▶ _EXERCISE REQUIREMENTS_: This exercise calls for the data below to be retyped exactly, minus any images.

* * *

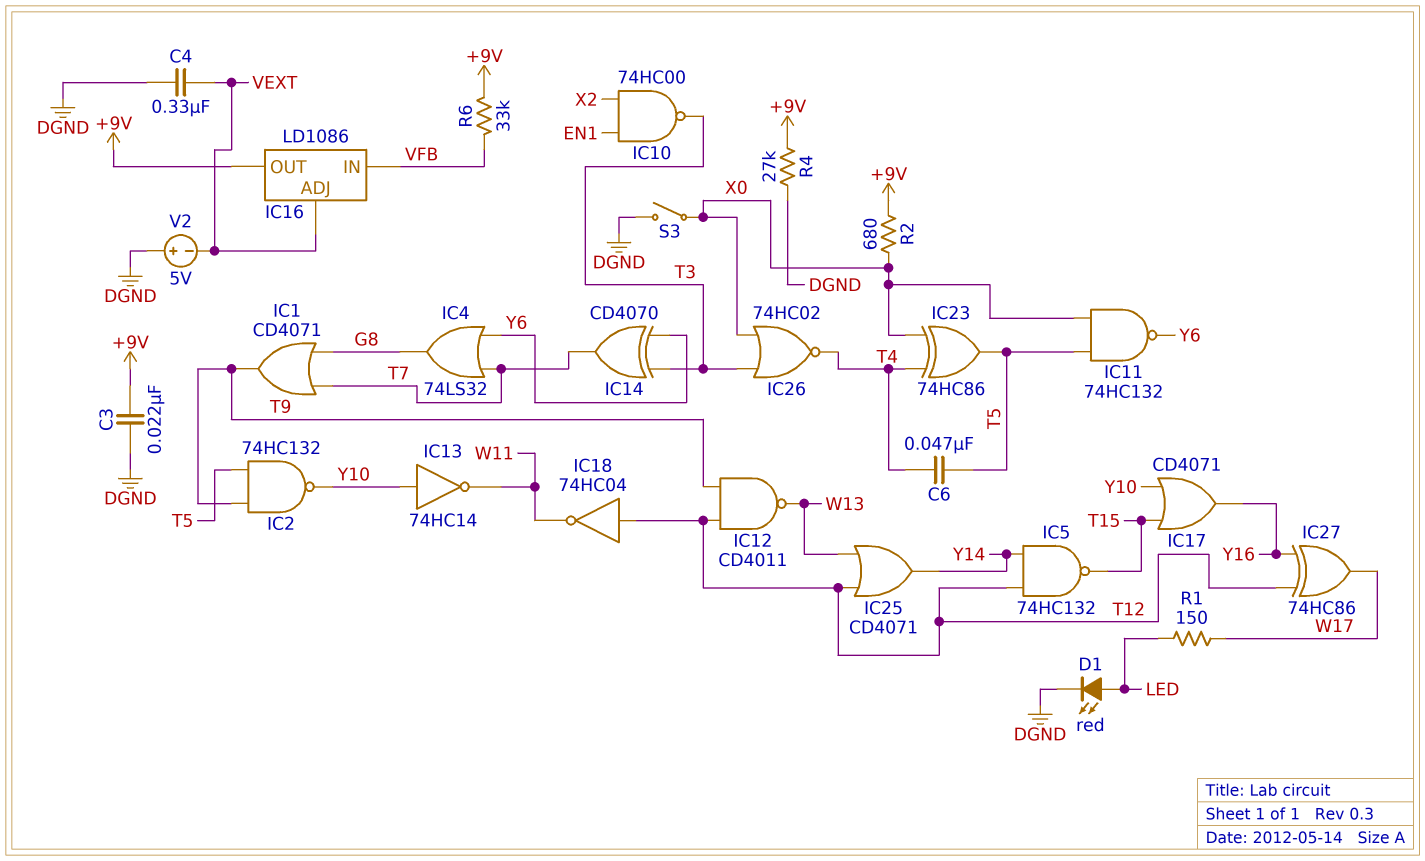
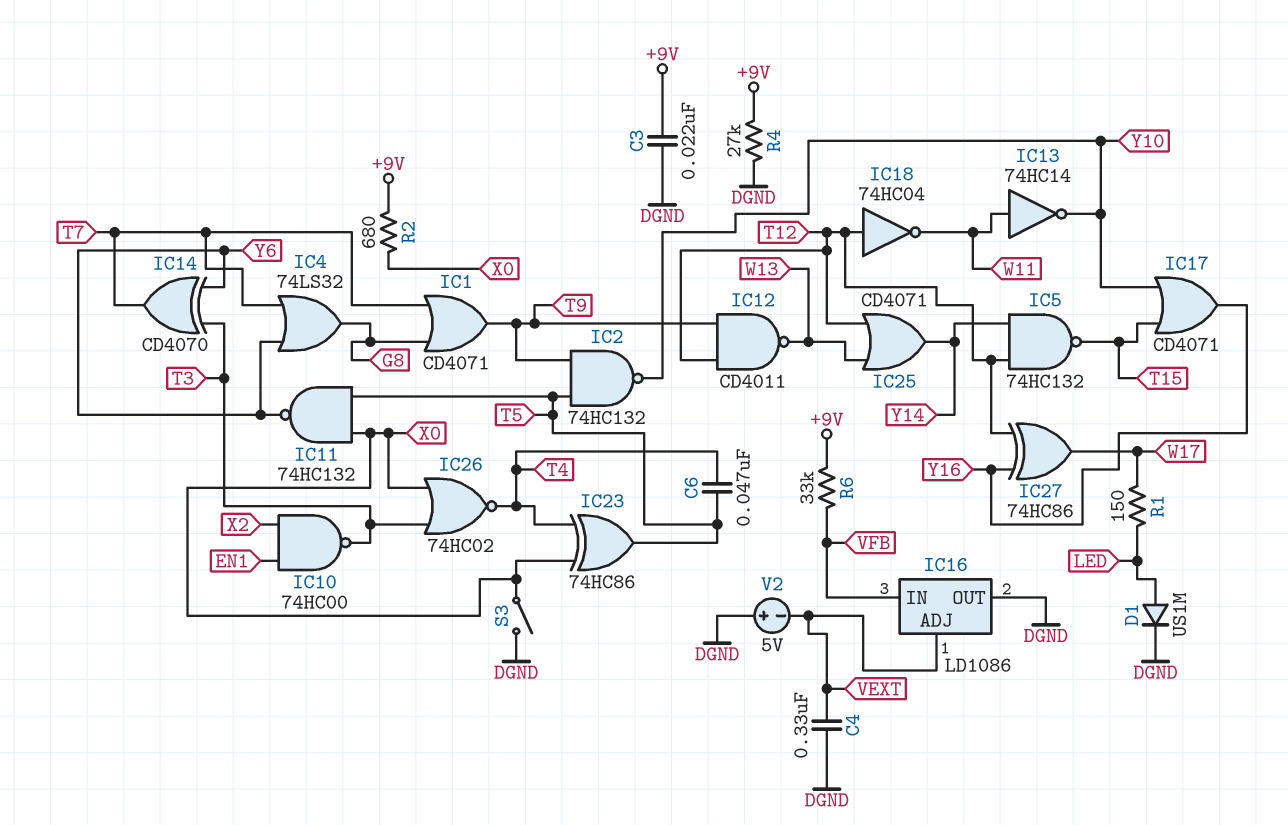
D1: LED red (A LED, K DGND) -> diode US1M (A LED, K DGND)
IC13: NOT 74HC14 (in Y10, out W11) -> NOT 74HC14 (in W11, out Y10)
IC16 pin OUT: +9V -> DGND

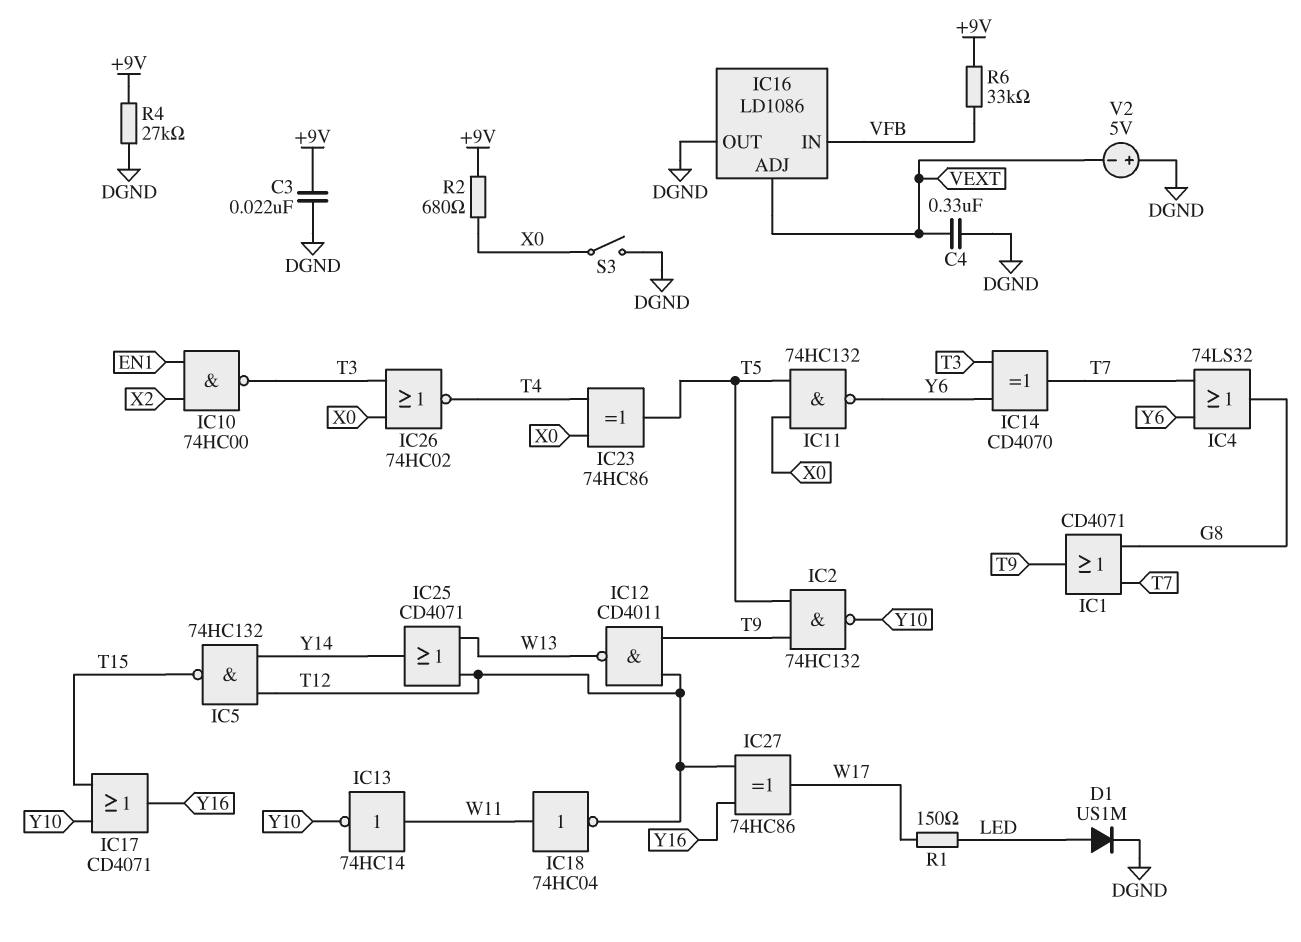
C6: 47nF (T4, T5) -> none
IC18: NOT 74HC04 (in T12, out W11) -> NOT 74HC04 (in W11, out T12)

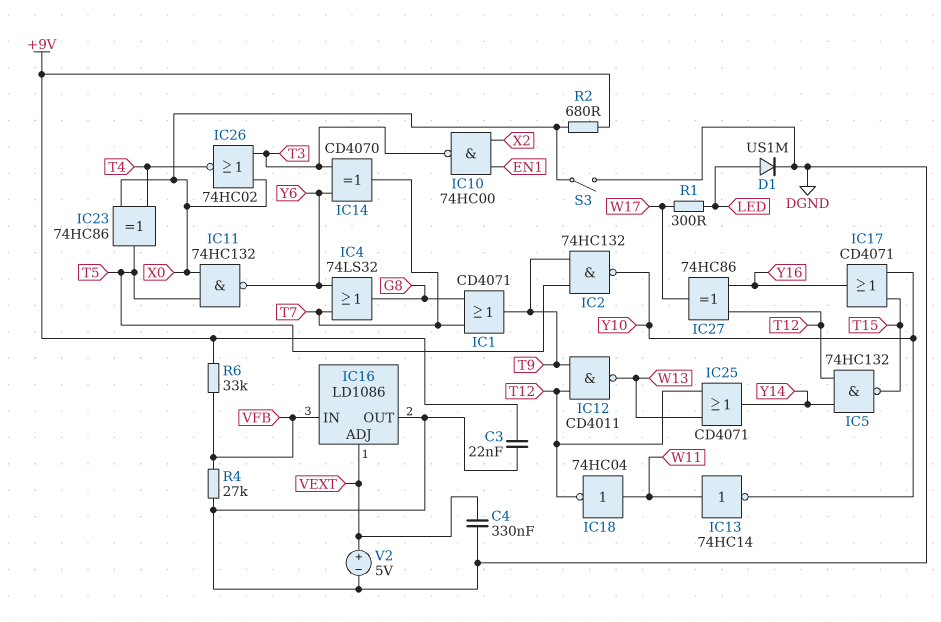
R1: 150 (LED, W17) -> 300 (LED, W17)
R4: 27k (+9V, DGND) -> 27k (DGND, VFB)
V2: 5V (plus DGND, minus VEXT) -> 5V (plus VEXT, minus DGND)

* * *

▶ _OUTPUT OF THE TASK_:
D1: LED red (A LED, K DGND) -> diode US1M (A LED, K DGND)
IC13: NOT 74HC14 (in Y10, out W11) -> NOT 74HC14 (in W11, out Y10)
IC16 pin OUT: +9V -> DGND

C6: 47nF (T4, T5) -> none
IC18: NOT 74HC04 (in T12, out W11) -> NOT 74HC04 (in W11, out T12)

R1: 150 (LED, W17) -> 300 (LED, W17)
R4: 27k (+9V, DGND) -> 27k (DGND, VFB)
V2: 5V (plus DGND, minus VEXT) -> 5V (plus VEXT, minus DGND)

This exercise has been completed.